Top of RECORDS PROVIDED

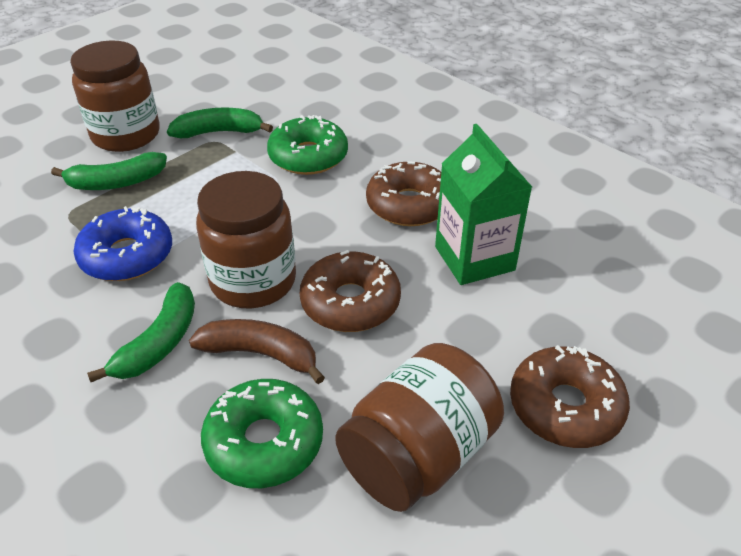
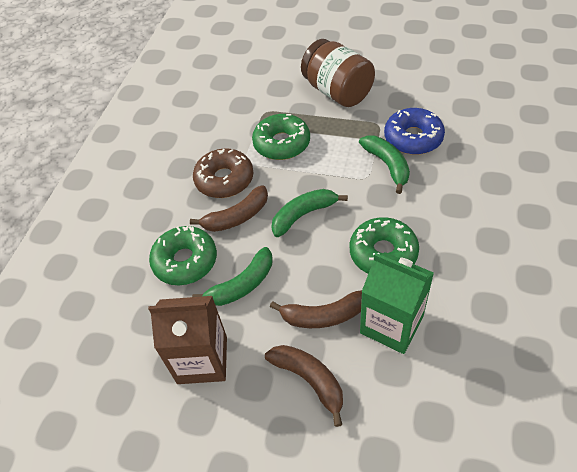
brown banana: 1 -> 3
brown carton: 0 -> 1
brown donut: 3 -> 1
brown jar: 3 -> 1
green donut: 2 -> 3

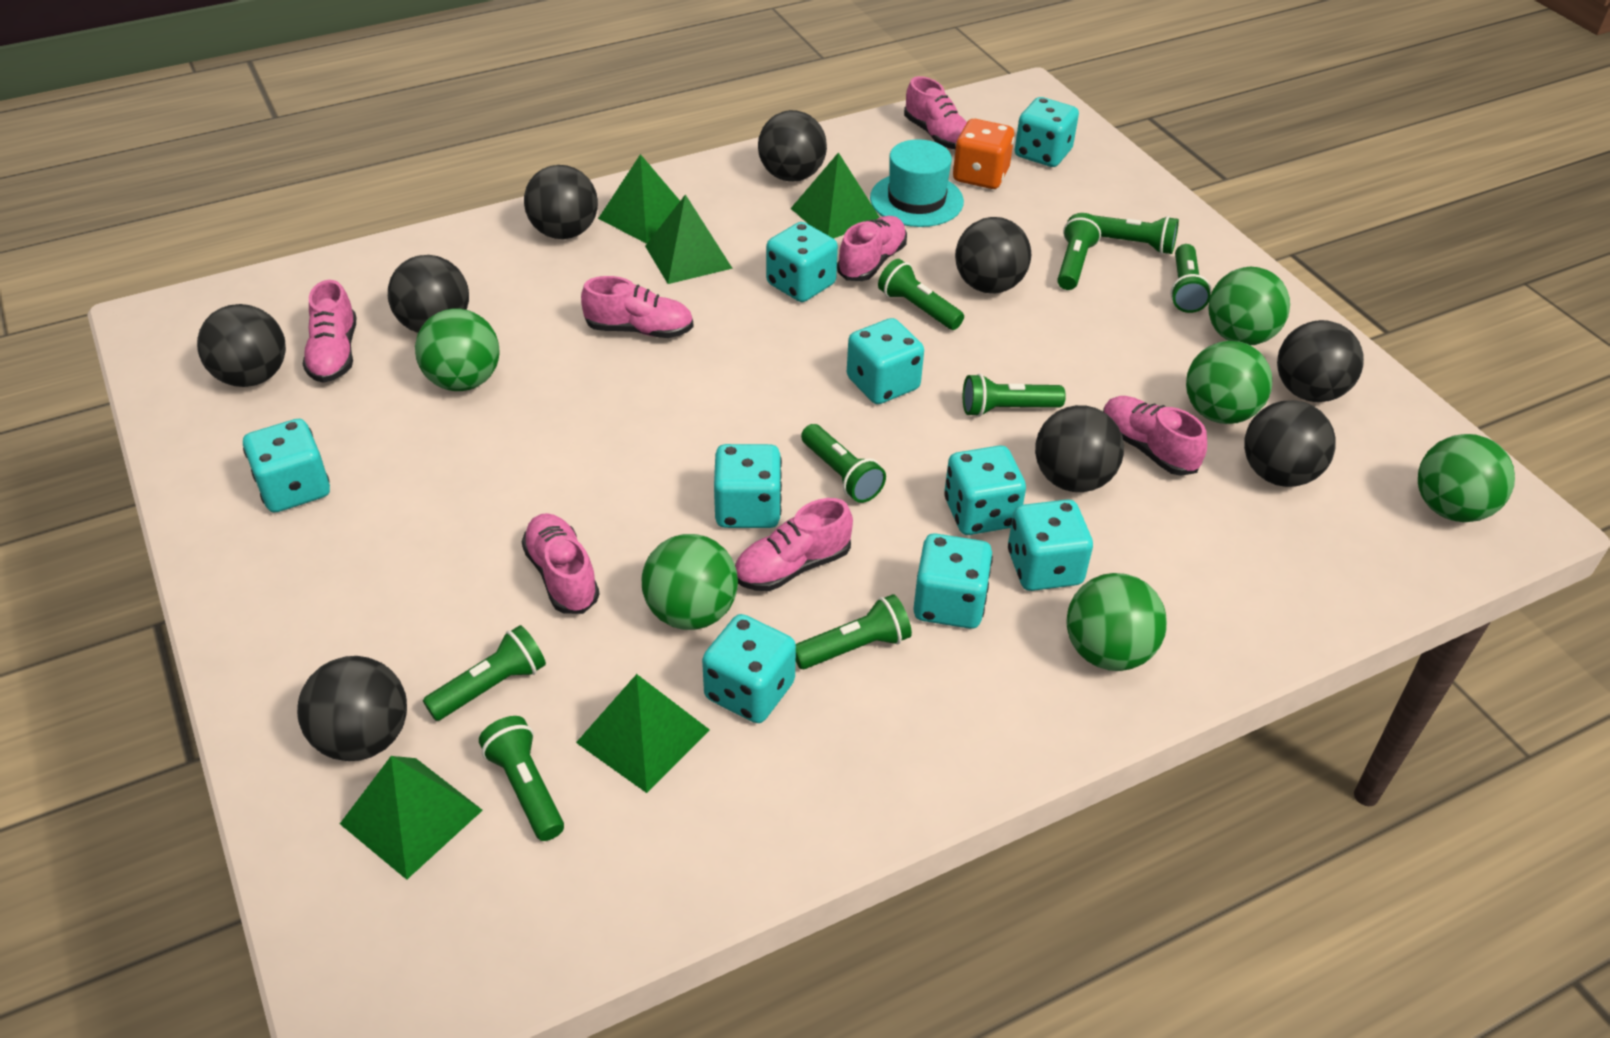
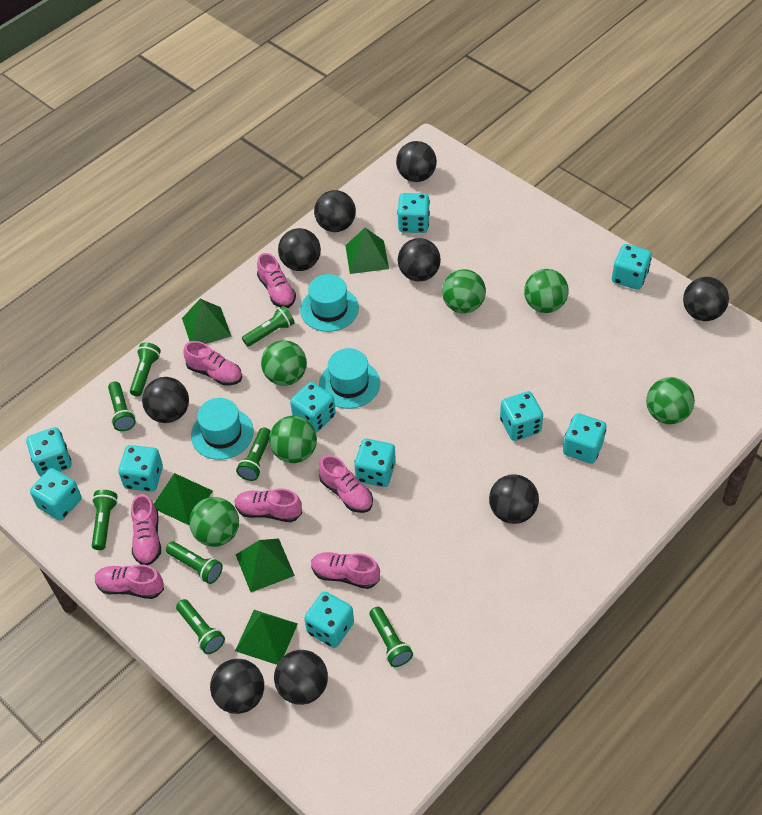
green flashlight: 9 -> 8
orange dice: 1 -> 0
turquoise dice: 9 -> 10
turquoise hat: 1 -> 3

Bottom of RECORDS PROVIDED

▶ **WHAT IS REQUIRED**
Check the entries above for the word "turquoise" and copy every line where it turns up.

▶ **TASK SOLUTION**
turquoise dice: 9 -> 10
turquoise hat: 1 -> 3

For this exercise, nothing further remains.